DATA =>
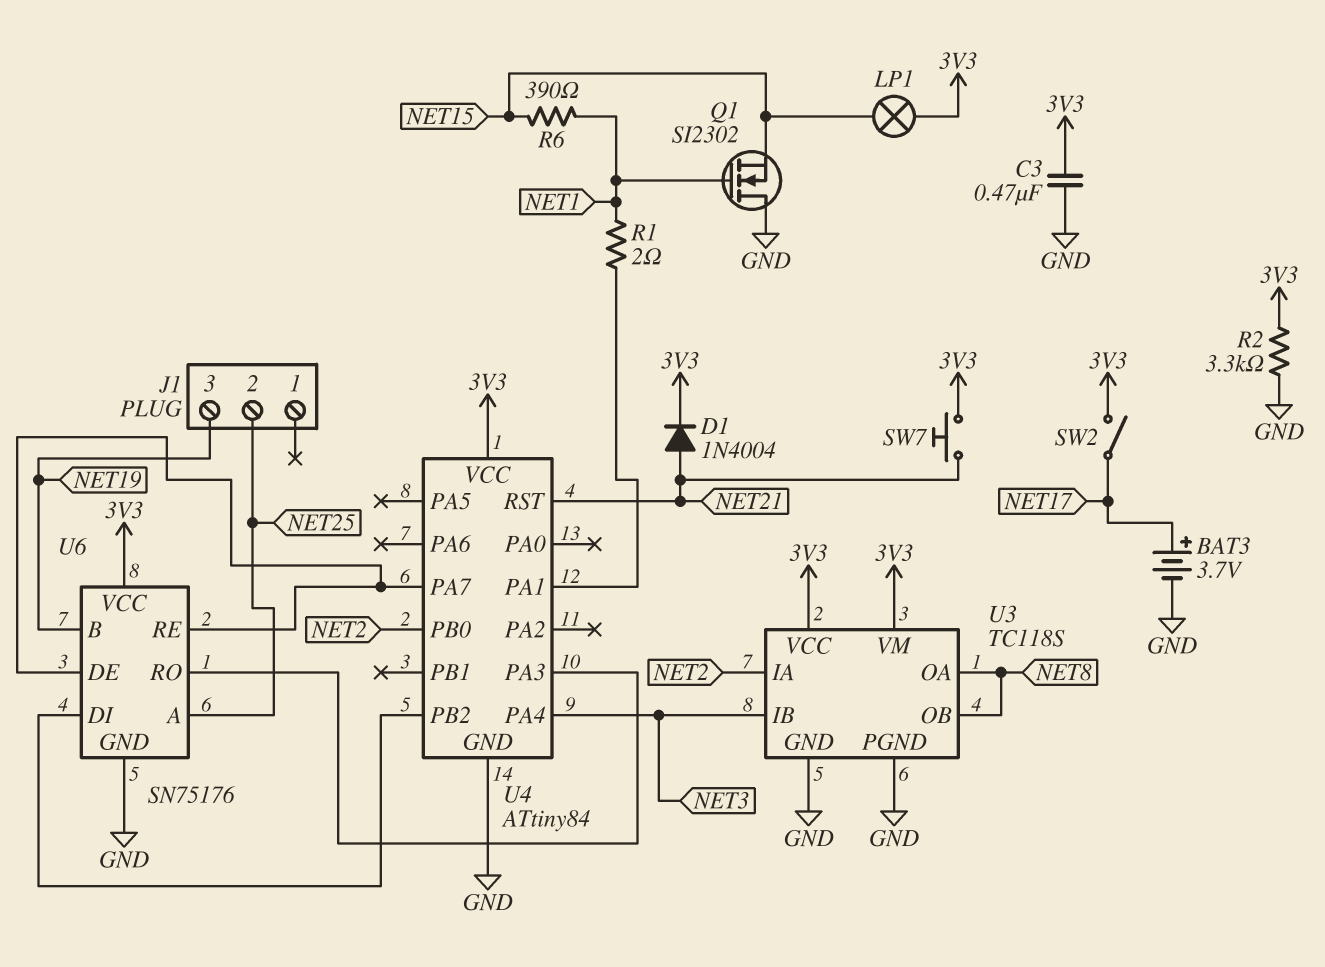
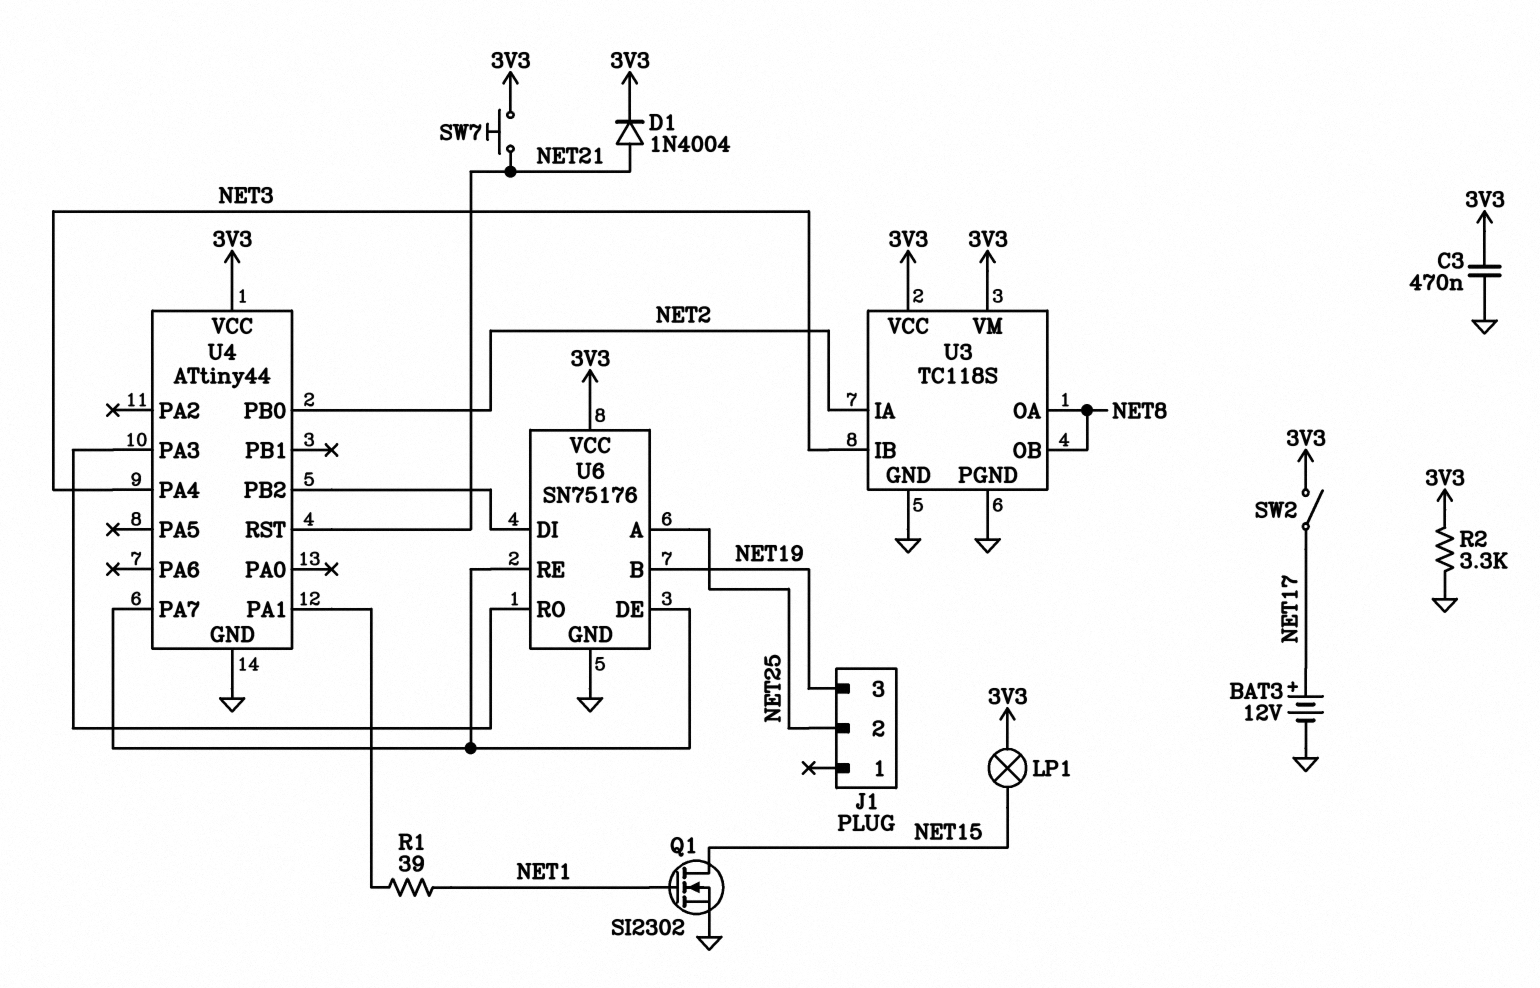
BAT3: 3.7V (plus NET17, minus GND) -> 12V (plus NET17, minus GND)
Q1: NMOS SI2302 (G NET1, D GND, S NET15) -> NMOS SI2302 (G NET1, D NET15, S GND)
R1: 2 (NET1, U4/PA1) -> 39 (NET1, U4/PA1)
R6: 390 (NET1, NET15) -> none
U4: ATtiny84 -> ATtiny44

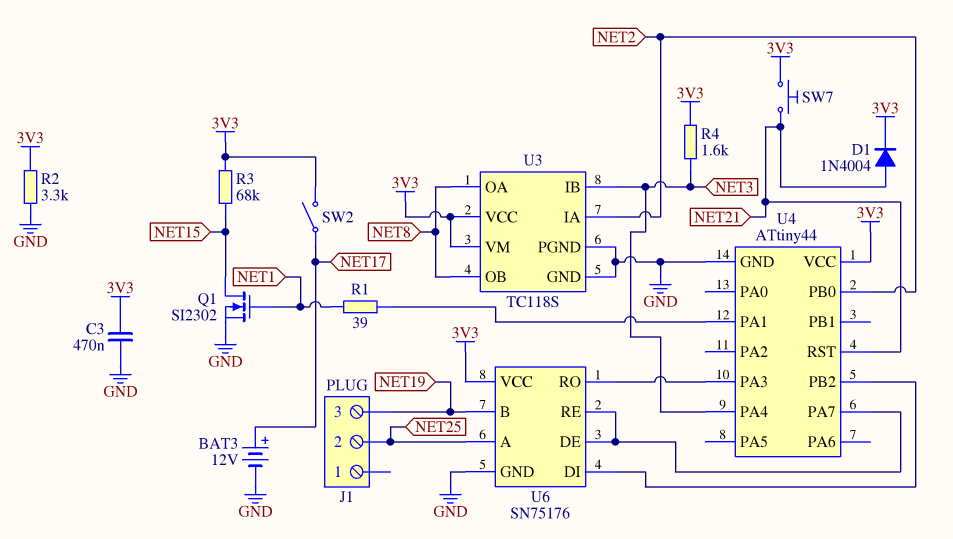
LP1: lamp (3V3, NET15) -> none
R3: none -> 68k (3V3, NET15)
R4: none -> 1.6k (3V3, NET3)

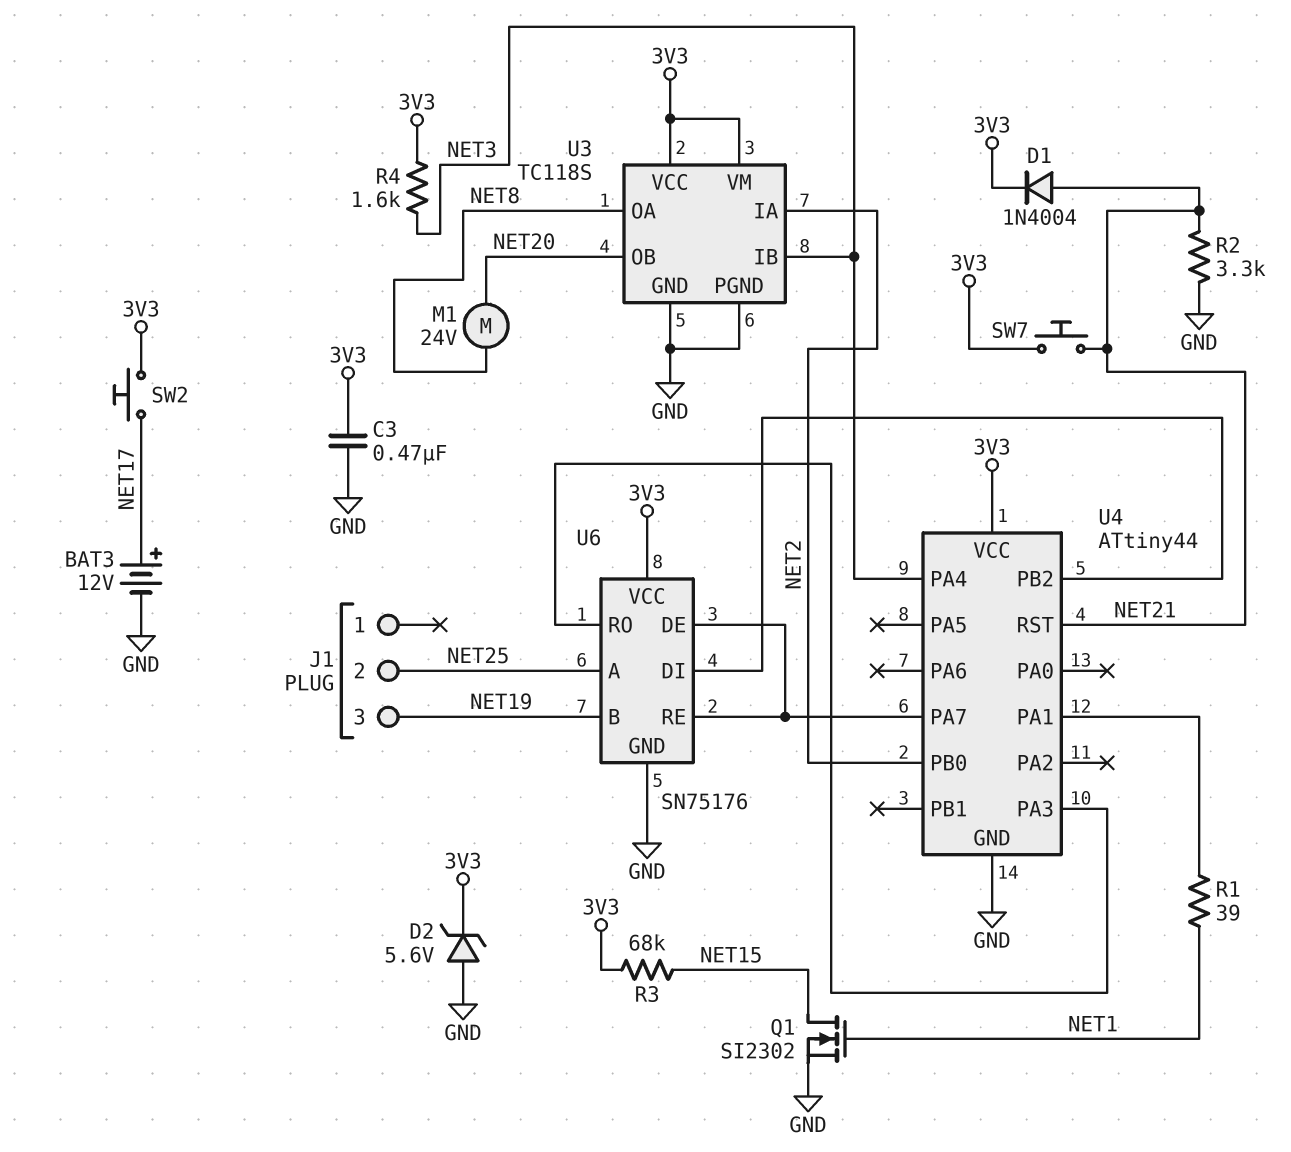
D2: none -> zener 5.6V (A GND, K 3V3)
M1: none -> motor 24V (NET8, NET20)
R2: 3.3k (3V3, GND) -> 3.3k (GND, NET21)
SW2: switch (3V3, NET17) -> button (3V3, NET17)
U3 pin OB: NET8 -> NET20

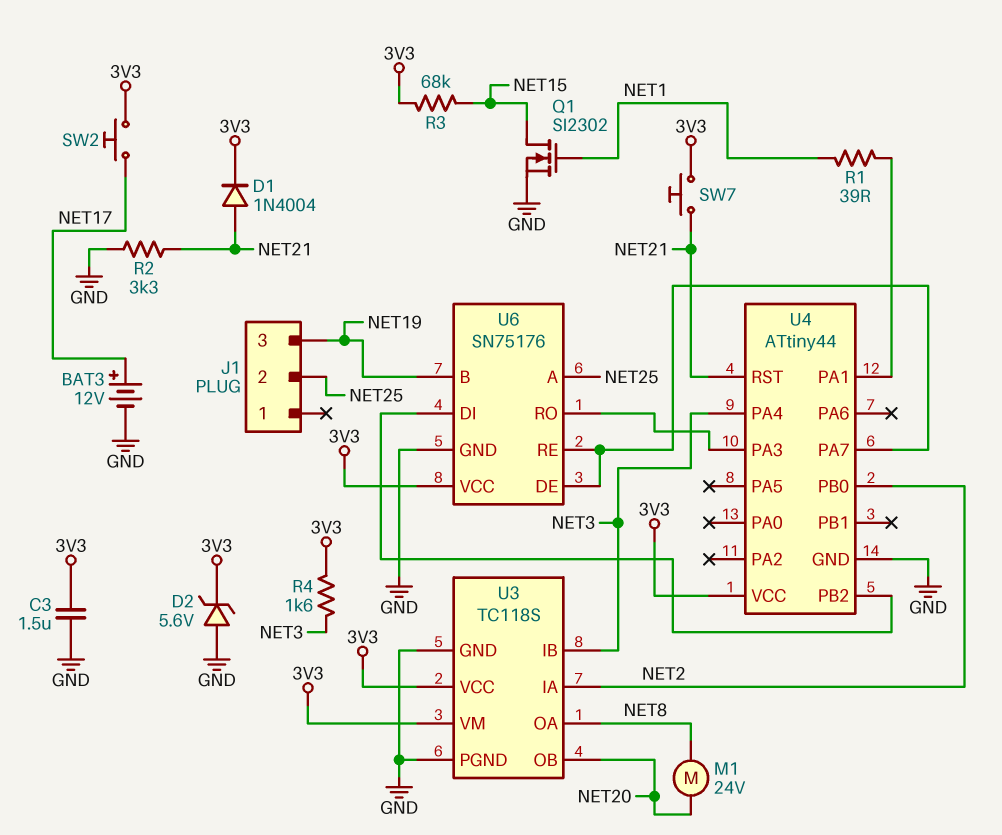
C3: 470nF (3V3, GND) -> 1.5uF (3V3, GND)

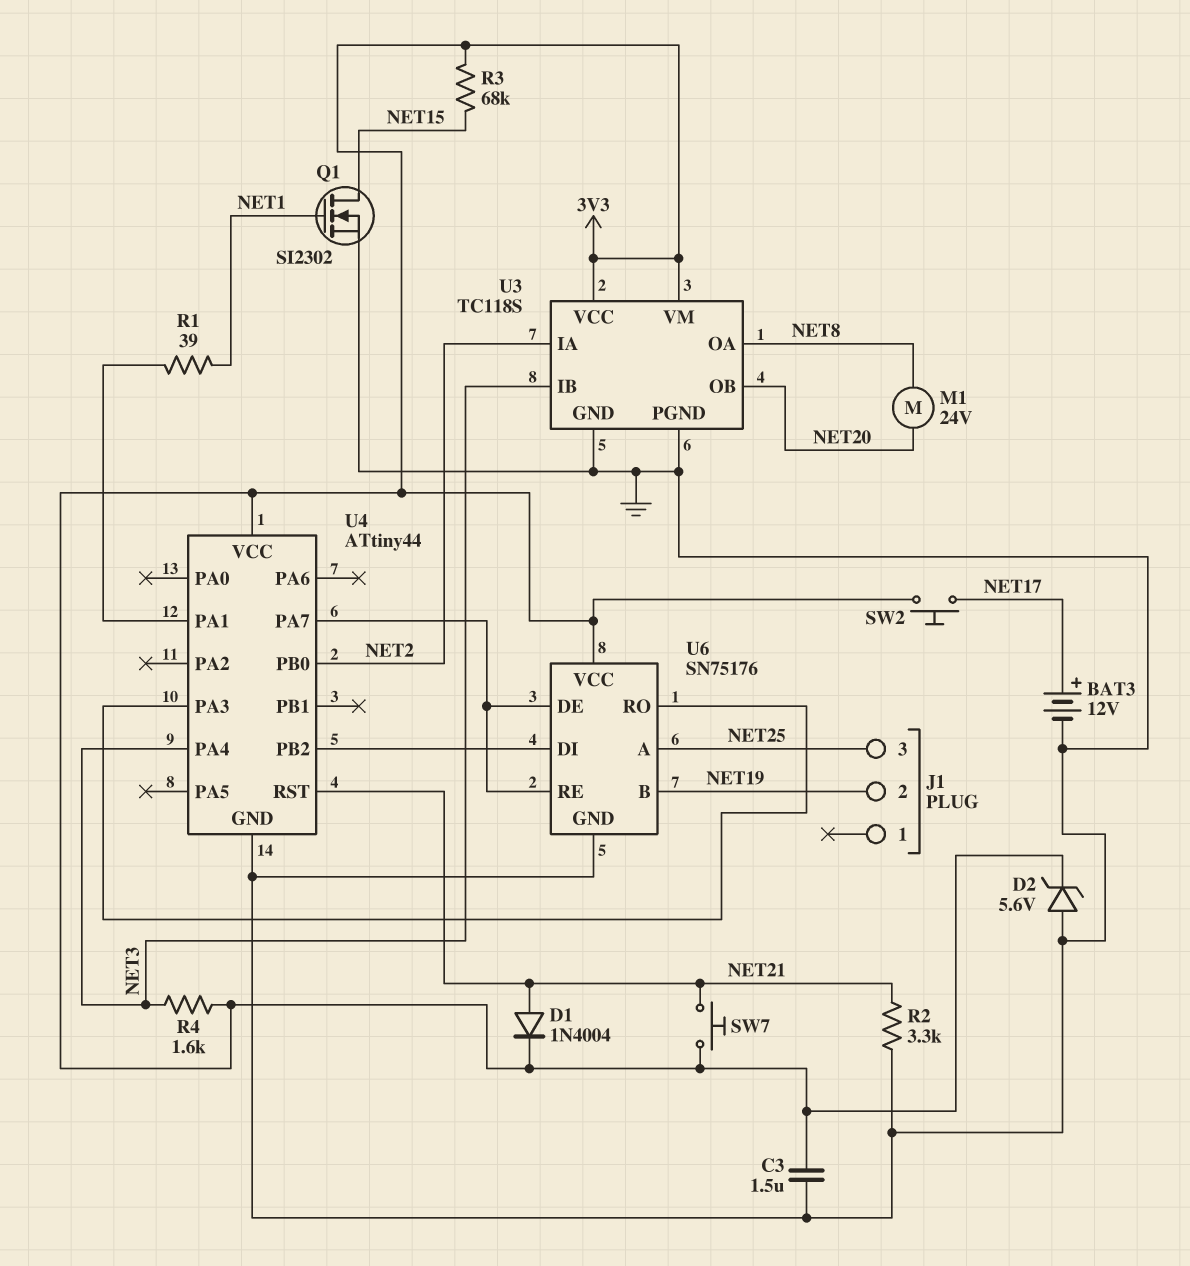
J1 pin 2: NET25 -> NET19
J1 pin 3: NET19 -> NET25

ACTION ITEM => Starting at the first line of the listing above, write out each line exactly and nothing else until you reach the line containing "U3 pin OB: NET8 -> NET20", which is included as well; omit all pictures.

ANSWER BOX =>
BAT3: 3.7V (plus NET17, minus GND) -> 12V (plus NET17, minus GND)
Q1: NMOS SI2302 (G NET1, D GND, S NET15) -> NMOS SI2302 (G NET1, D NET15, S GND)
R1: 2 (NET1, U4/PA1) -> 39 (NET1, U4/PA1)
R6: 390 (NET1, NET15) -> none
U4: ATtiny84 -> ATtiny44

LP1: lamp (3V3, NET15) -> none
R3: none -> 68k (3V3, NET15)
R4: none -> 1.6k (3V3, NET3)

D2: none -> zener 5.6V (A GND, K 3V3)
M1: none -> motor 24V (NET8, NET20)
R2: 3.3k (3V3, GND) -> 3.3k (GND, NET21)
SW2: switch (3V3, NET17) -> button (3V3, NET17)
U3 pin OB: NET8 -> NET20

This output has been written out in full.